STUDY MATERIAL:
-----
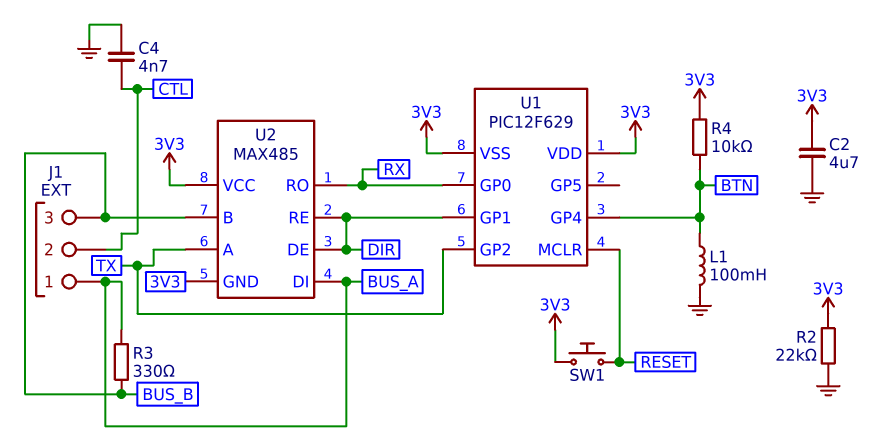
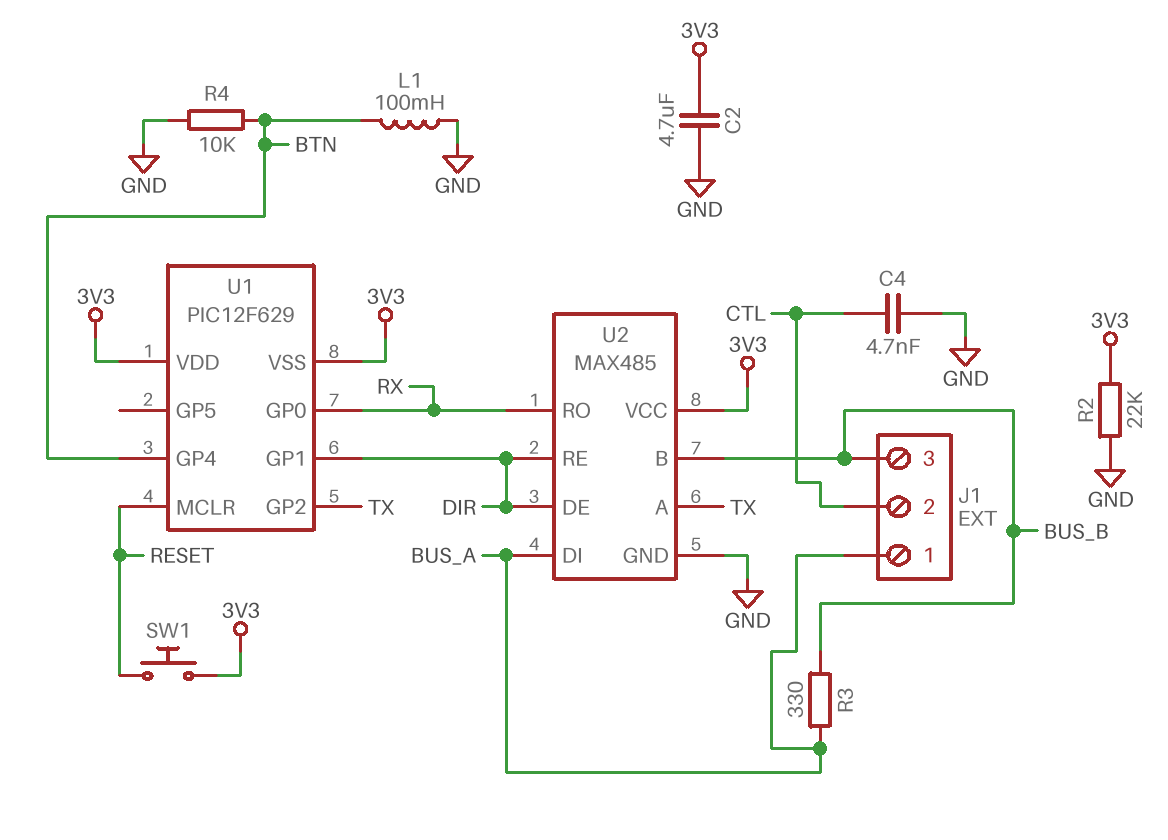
R4: 10k (3V3, BTN) -> 10k (BTN, GND)
U2 pin GND: 3V3 -> GND

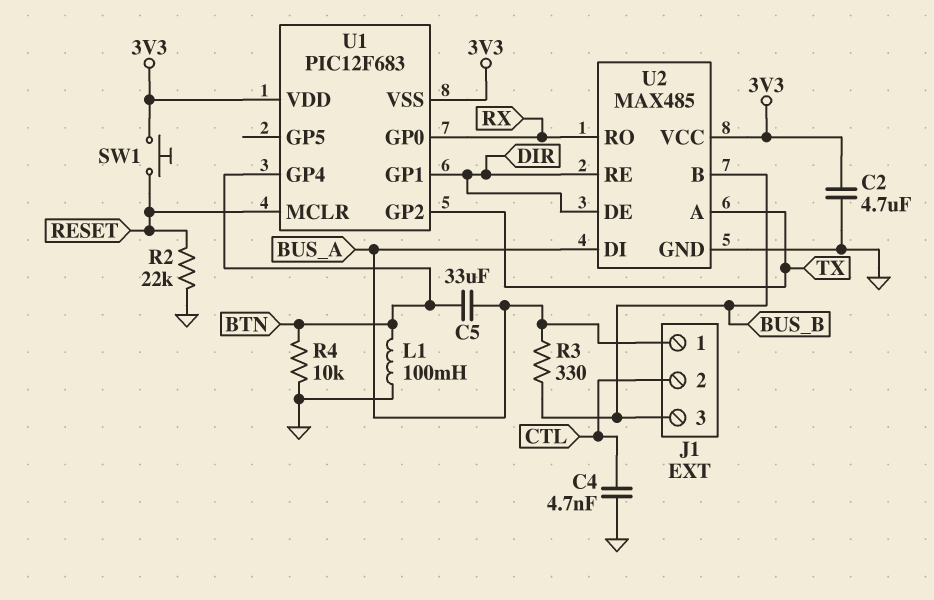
C5: none -> 33uF (BTN, BUS_A)
R2: 22k (3V3, GND) -> 22k (GND, RESET)
U1: PIC12F629 -> PIC12F683

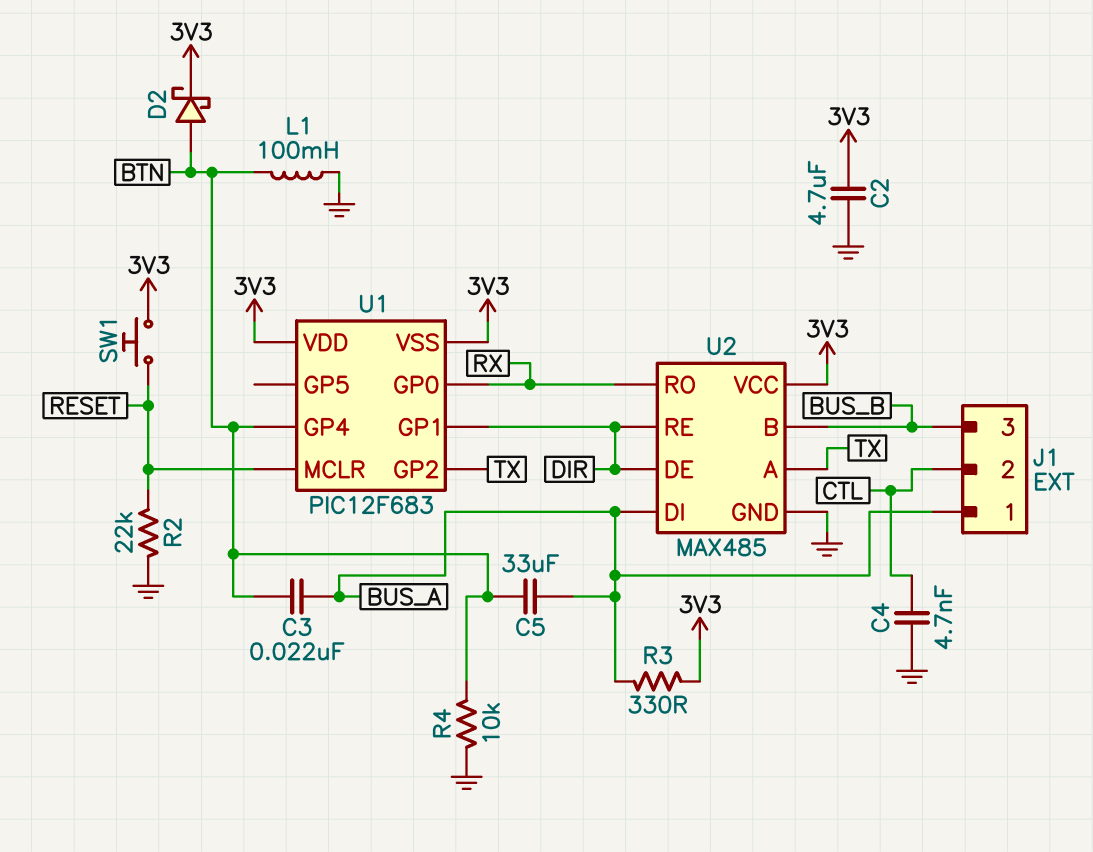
C3: none -> 22nF (BTN, BUS_A)
D2: none -> schottky (A BTN, K 3V3)
R3: 330 (BUS_A, BUS_B) -> 330 (3V3, BUS_A)

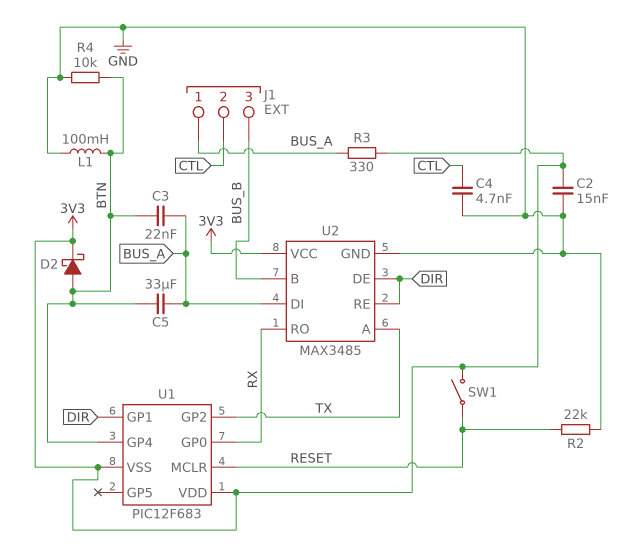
C2: 4.7uF (3V3, GND) -> 15nF (3V3, GND)
SW1: button (3V3, RESET) -> switch (3V3, RESET)
U2: MAX485 -> MAX3485

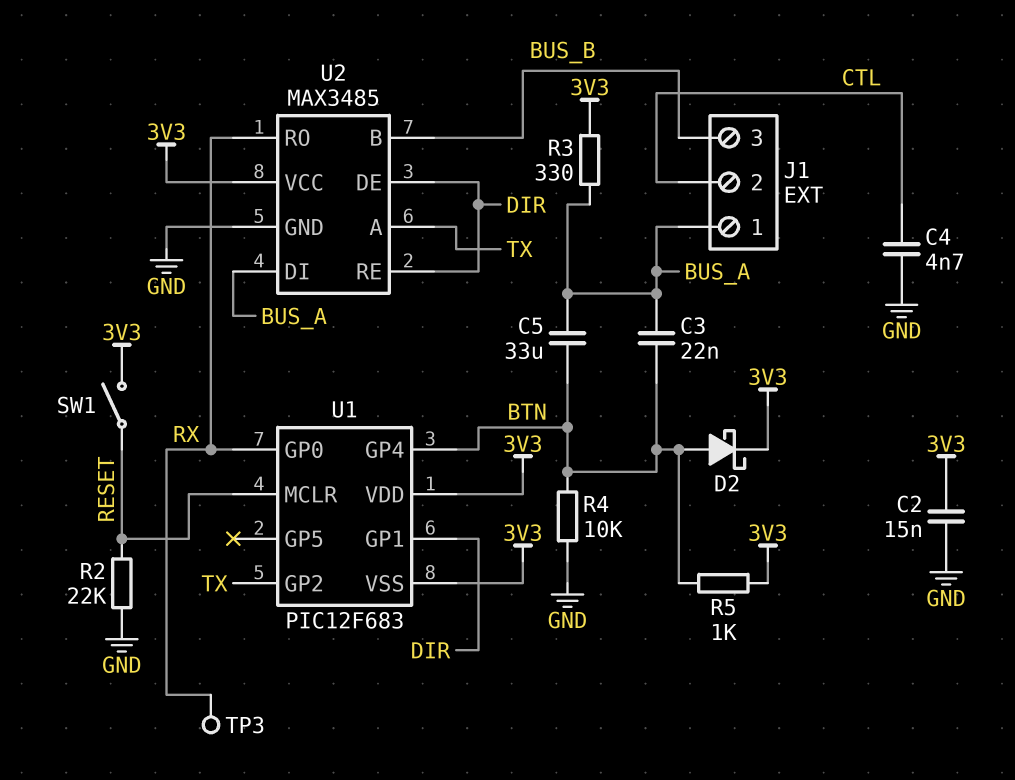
L1: 100mH (BTN, GND) -> none
R5: none -> 1k (3V3, BTN)
TP3: none -> test point (RX)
-----
WHAT YOU WILL DO: From the records given above, reproduce all text exactly and exclude each picture.

YOUR RESPONSE:
R4: 10k (3V3, BTN) -> 10k (BTN, GND)
U2 pin GND: 3V3 -> GND

C5: none -> 33uF (BTN, BUS_A)
R2: 22k (3V3, GND) -> 22k (GND, RESET)
U1: PIC12F629 -> PIC12F683

C3: none -> 22nF (BTN, BUS_A)
D2: none -> schottky (A BTN, K 3V3)
R3: 330 (BUS_A, BUS_B) -> 330 (3V3, BUS_A)

C2: 4.7uF (3V3, GND) -> 15nF (3V3, GND)
SW1: button (3V3, RESET) -> switch (3V3, RESET)
U2: MAX485 -> MAX3485

L1: 100mH (BTN, GND) -> none
R5: none -> 1k (3V3, BTN)
TP3: none -> test point (RX)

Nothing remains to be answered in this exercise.